Please output exactly the lines from the one containing "pink mouse: 1 -> 2" through the end of the records below, leaving out any pictures.

————————

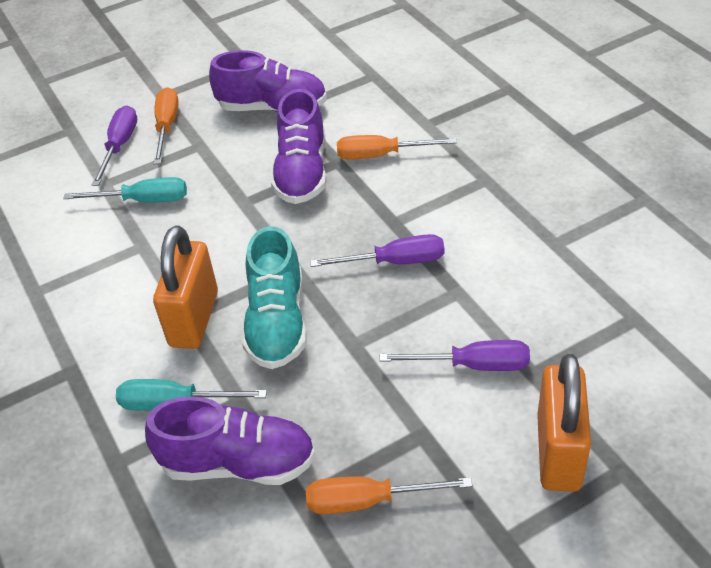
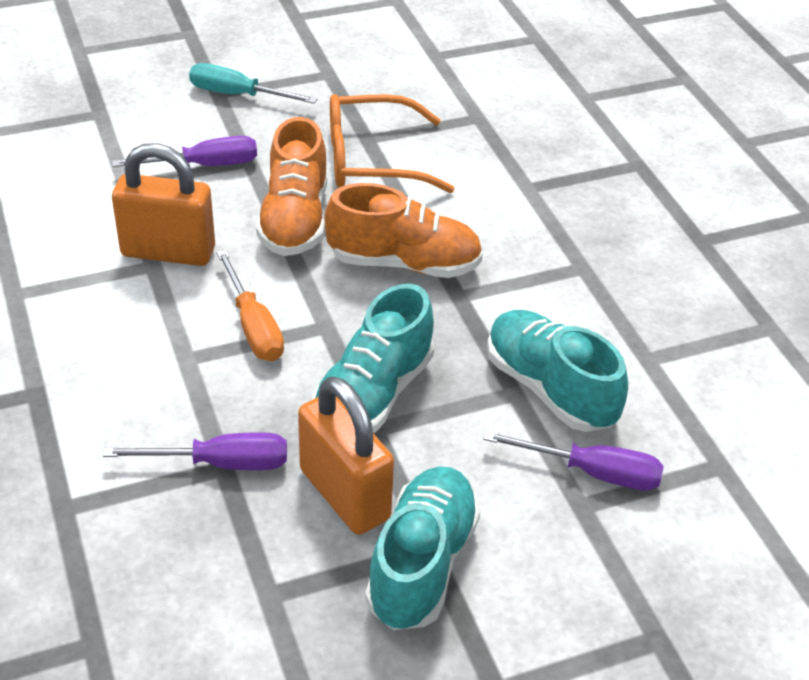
orange glasses: 0 -> 1
orange screwdriver: 3 -> 1
orange shoe: 0 -> 2
purple shoe: 3 -> 0
turquoise screwdriver: 2 -> 1
turquoise shoe: 1 -> 3

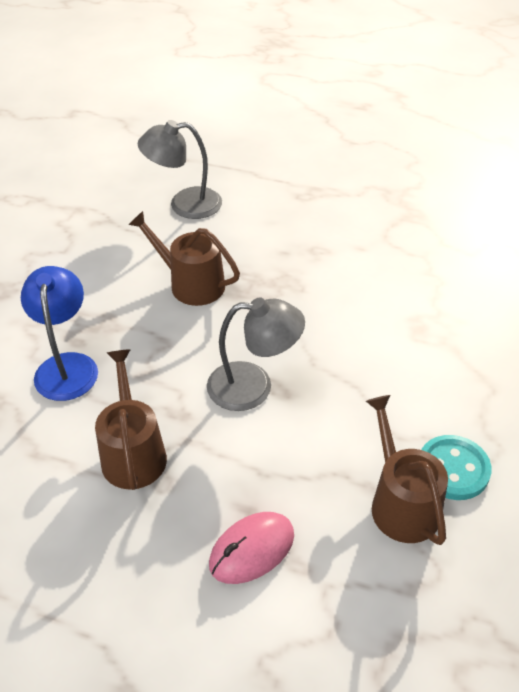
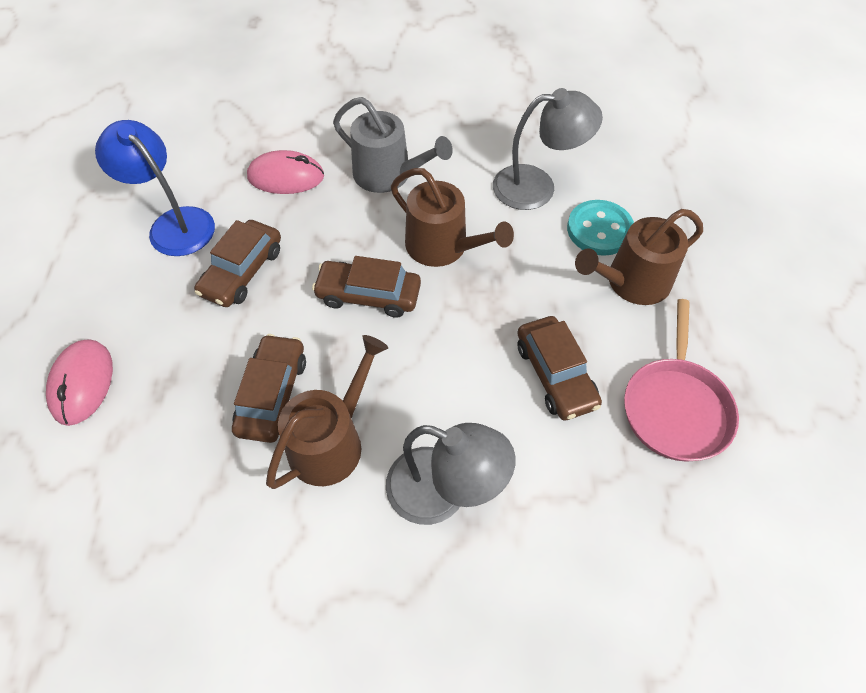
brown car: 0 -> 4
grey watering can: 0 -> 1
pink mouse: 1 -> 2
pink pan: 0 -> 1

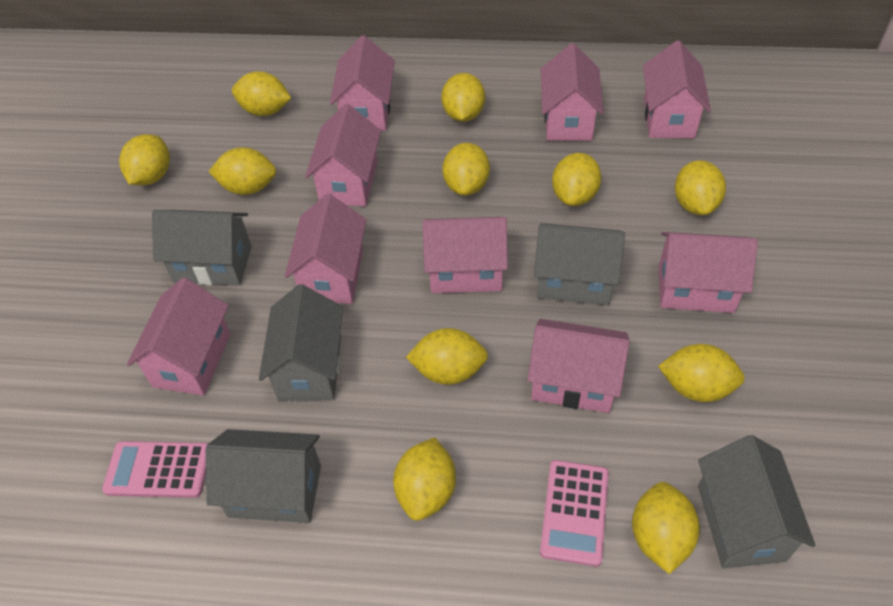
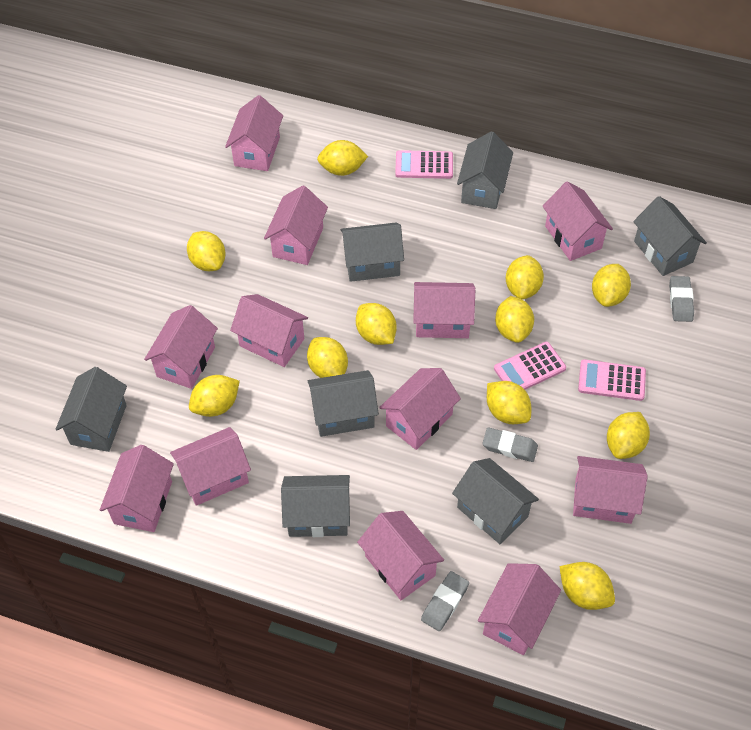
grey eraser: 0 -> 3
grey house: 5 -> 7
pink calculator: 2 -> 3
pink house: 9 -> 12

————————

_Task answer:_
pink mouse: 1 -> 2
pink pan: 0 -> 1

grey eraser: 0 -> 3
grey house: 5 -> 7
pink calculator: 2 -> 3
pink house: 9 -> 12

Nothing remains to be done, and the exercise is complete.